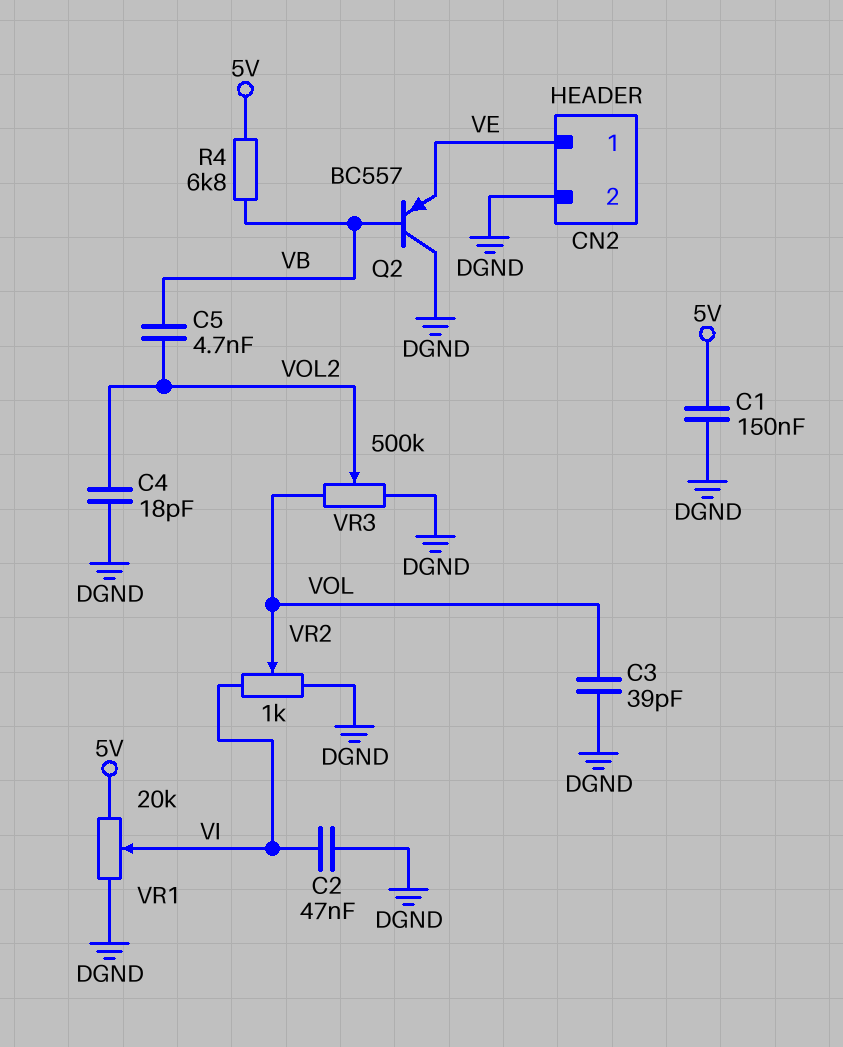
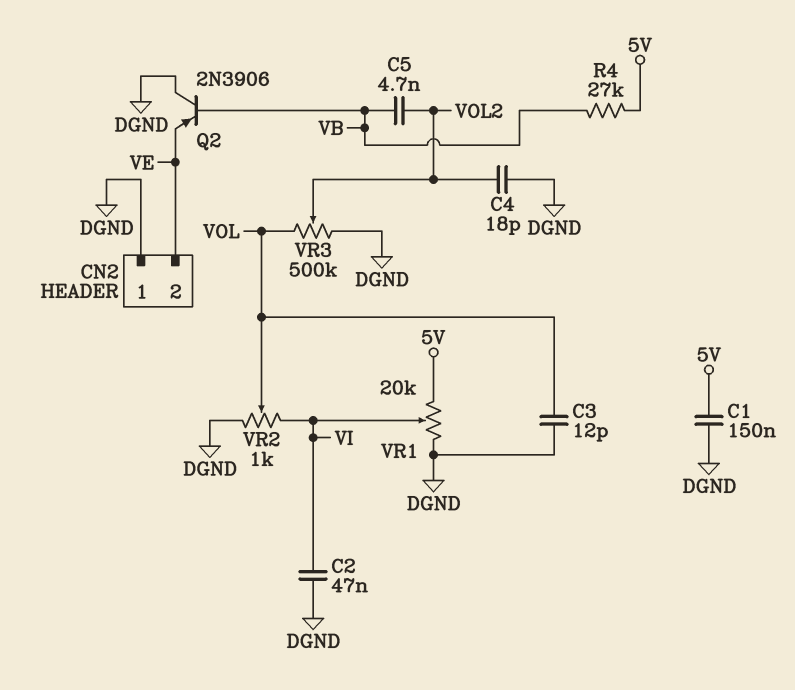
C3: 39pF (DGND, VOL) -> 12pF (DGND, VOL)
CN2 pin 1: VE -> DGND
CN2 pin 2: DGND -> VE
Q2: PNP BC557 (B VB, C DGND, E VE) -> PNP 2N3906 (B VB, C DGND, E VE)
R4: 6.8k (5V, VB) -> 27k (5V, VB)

Problem details:
Pictures are to be left out, while the records are copied word for word.

Response to this task:
C3: 39pF (DGND, VOL) -> 12pF (DGND, VOL)
CN2 pin 1: VE -> DGND
CN2 pin 2: DGND -> VE
Q2: PNP BC557 (B VB, C DGND, E VE) -> PNP 2N3906 (B VB, C DGND, E VE)
R4: 6.8k (5V, VB) -> 27k (5V, VB)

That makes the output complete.